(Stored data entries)
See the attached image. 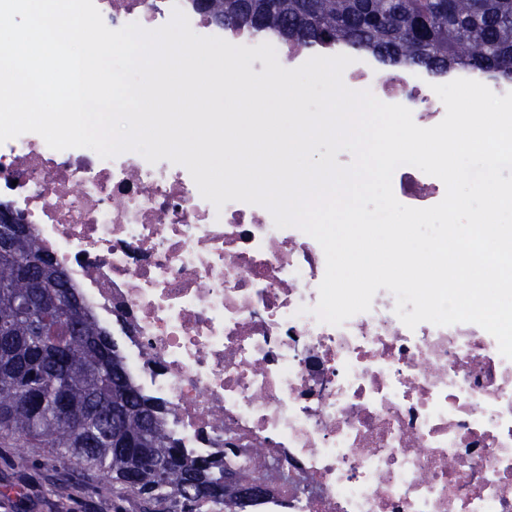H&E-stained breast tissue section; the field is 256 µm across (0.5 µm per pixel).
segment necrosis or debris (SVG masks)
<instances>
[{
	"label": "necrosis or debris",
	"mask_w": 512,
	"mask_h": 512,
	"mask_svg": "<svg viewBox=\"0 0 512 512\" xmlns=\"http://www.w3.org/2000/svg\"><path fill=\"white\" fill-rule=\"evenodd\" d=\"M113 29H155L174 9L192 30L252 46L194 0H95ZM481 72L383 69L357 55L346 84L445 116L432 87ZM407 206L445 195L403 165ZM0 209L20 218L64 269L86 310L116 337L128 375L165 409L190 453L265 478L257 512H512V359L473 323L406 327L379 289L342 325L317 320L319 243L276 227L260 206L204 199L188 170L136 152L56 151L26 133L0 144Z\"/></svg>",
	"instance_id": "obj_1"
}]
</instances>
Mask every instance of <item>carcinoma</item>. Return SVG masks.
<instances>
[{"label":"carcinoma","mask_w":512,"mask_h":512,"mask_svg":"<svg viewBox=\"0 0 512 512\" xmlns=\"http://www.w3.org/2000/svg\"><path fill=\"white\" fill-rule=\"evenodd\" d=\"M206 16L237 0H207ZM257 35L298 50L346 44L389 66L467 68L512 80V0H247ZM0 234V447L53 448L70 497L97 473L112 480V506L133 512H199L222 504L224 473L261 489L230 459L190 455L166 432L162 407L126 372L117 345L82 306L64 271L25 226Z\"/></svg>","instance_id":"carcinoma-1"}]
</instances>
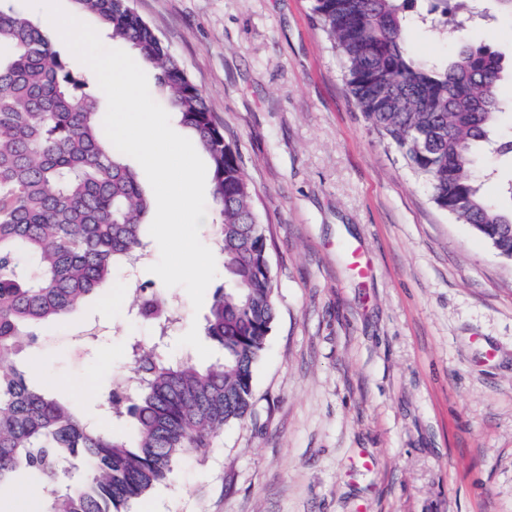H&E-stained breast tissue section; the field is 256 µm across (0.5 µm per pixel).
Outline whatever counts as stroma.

» **WHAT TO PRODUCE**
Retype the records above exactly, starting at the line that contains "Mask every instance" and going through the last line, and leave out any pictures.

» **SOLUTION BELOW**
Mask every instance of <item>carcinoma</item>. Return SVG masks.
<instances>
[{"label":"carcinoma","mask_w":512,"mask_h":512,"mask_svg":"<svg viewBox=\"0 0 512 512\" xmlns=\"http://www.w3.org/2000/svg\"><path fill=\"white\" fill-rule=\"evenodd\" d=\"M206 16L237 0H207ZM257 35L298 50L346 44L389 66L467 68L512 80V0H247ZM0 234V447L53 448L70 497L97 473L112 480V506L133 512H199L222 504L224 473L261 489L230 459L190 455L166 432L162 407L126 372L117 345L82 306L64 271L25 226Z\"/></svg>","instance_id":"carcinoma-1"}]
</instances>
H&E-stained breast tissue section; the field is 256 µm across (0.5 µm per pixel).
Outline whatever counts as stroma.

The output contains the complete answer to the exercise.